→ Task details: Without any pictures, reproduce exactly the lines running from the line containing "green ellipse at" through the end of the entries.

[Shape state transition data]
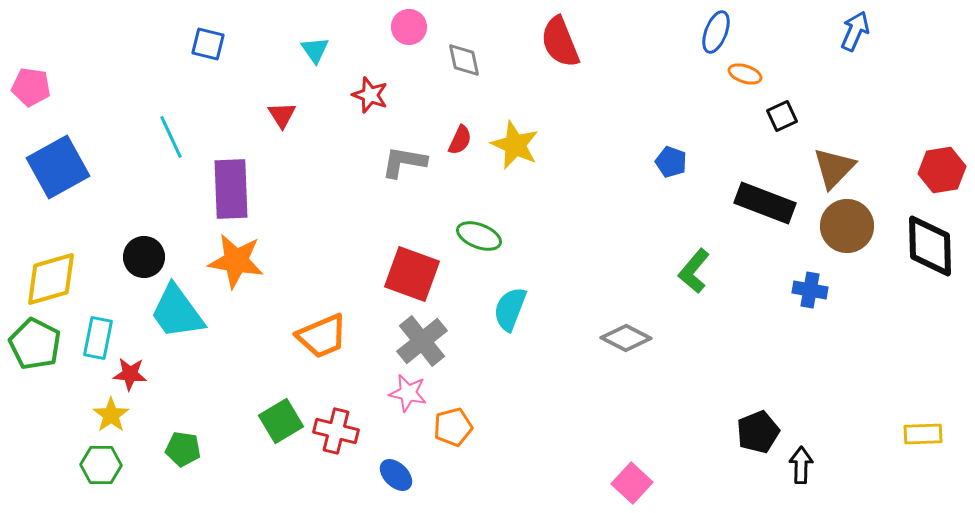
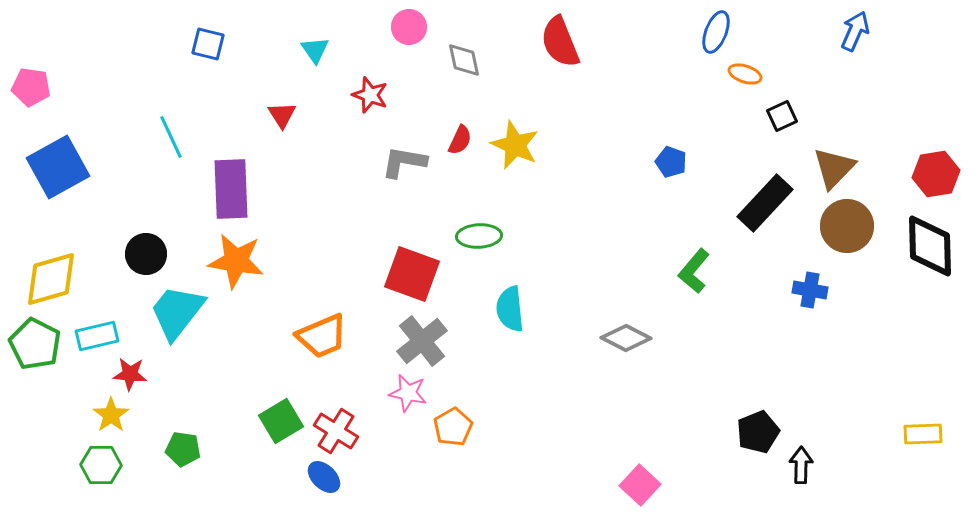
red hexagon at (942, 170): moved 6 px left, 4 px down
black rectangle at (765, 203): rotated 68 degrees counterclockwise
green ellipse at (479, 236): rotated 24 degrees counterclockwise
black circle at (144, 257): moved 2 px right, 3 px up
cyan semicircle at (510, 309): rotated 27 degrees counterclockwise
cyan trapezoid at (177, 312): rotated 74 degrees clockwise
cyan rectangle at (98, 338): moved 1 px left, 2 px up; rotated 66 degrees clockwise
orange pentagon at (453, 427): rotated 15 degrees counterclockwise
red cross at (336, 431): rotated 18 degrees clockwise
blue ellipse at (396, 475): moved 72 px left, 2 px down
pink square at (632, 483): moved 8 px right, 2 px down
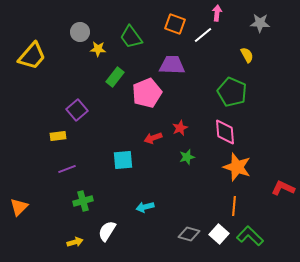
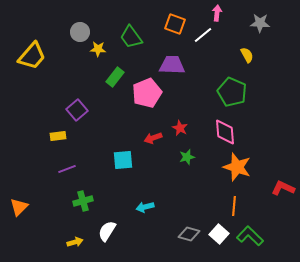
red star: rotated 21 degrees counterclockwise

→ Answer box:
green ellipse at (479, 236): rotated 24 degrees counterclockwise
black circle at (144, 257): moved 2 px right, 3 px up
cyan semicircle at (510, 309): rotated 27 degrees counterclockwise
cyan trapezoid at (177, 312): rotated 74 degrees clockwise
cyan rectangle at (98, 338): moved 1 px left, 2 px up; rotated 66 degrees clockwise
orange pentagon at (453, 427): rotated 15 degrees counterclockwise
red cross at (336, 431): rotated 18 degrees clockwise
blue ellipse at (396, 475): moved 72 px left, 2 px down
pink square at (632, 483): moved 8 px right, 2 px down
red star: rotated 21 degrees counterclockwise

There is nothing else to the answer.